━━ Study material ━━
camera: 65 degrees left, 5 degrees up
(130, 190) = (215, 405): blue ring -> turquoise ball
━━━
━━ Study material ━━
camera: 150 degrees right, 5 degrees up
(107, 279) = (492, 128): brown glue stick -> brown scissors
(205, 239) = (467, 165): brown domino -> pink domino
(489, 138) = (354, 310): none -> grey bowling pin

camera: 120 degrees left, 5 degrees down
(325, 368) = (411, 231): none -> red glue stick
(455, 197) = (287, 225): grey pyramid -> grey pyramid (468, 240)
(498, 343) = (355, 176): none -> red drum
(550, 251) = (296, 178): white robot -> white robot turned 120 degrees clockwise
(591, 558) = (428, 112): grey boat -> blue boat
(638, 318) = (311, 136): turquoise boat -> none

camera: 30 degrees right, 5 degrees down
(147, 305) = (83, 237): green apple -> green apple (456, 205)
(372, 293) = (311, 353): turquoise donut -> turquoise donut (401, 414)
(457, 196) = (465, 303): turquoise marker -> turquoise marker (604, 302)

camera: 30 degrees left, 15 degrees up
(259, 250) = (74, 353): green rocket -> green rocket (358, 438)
━━━
Activity: What you give back should be only the lines of the records above, starting at the line with "(498, 343) = (355, 176): none -> red drum" and ending at the line with "(259, 250) = (74, 353): green", restated word for word.

Answer to this problem:
(498, 343) = (355, 176): none -> red drum
(550, 251) = (296, 178): white robot -> white robot turned 120 degrees clockwise
(591, 558) = (428, 112): grey boat -> blue boat
(638, 318) = (311, 136): turquoise boat -> none

camera: 30 degrees right, 5 degrees down
(147, 305) = (83, 237): green apple -> green apple (456, 205)
(372, 293) = (311, 353): turquoise donut -> turquoise donut (401, 414)
(457, 196) = (465, 303): turquoise marker -> turquoise marker (604, 302)

camera: 30 degrees left, 15 degrees up
(259, 250) = (74, 353): green rocket -> green rocket (358, 438)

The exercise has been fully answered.